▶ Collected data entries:
((

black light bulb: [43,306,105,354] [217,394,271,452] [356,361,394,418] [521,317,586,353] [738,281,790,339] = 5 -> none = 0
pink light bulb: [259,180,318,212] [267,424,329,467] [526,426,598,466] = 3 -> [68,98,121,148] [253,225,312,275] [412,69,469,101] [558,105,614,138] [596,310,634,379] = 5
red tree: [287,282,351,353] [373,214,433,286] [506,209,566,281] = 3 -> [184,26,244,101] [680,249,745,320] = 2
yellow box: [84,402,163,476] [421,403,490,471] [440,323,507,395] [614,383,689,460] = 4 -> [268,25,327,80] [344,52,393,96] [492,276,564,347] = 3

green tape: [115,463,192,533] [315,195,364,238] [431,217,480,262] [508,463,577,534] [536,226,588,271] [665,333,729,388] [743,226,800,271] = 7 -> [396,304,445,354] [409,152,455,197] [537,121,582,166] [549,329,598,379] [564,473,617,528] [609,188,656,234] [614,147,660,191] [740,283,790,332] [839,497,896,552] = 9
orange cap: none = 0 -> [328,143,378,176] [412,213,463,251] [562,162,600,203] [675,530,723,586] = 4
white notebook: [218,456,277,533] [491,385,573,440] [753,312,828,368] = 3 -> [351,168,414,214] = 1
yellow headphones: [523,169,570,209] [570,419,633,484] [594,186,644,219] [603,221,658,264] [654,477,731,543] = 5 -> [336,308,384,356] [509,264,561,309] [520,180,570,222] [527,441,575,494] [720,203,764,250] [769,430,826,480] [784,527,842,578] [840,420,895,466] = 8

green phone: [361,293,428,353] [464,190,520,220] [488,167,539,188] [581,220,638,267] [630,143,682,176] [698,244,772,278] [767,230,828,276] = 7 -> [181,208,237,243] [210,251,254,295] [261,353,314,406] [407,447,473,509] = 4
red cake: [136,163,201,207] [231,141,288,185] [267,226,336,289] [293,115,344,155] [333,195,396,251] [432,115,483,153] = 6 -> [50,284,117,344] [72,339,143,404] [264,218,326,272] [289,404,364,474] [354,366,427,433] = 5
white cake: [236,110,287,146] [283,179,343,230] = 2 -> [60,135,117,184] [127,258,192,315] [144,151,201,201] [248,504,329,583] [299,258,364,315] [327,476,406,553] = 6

))

Looking at the records above, how many lines contain "light"? Answer with the number alone.

▶ Solution to the exercise:
2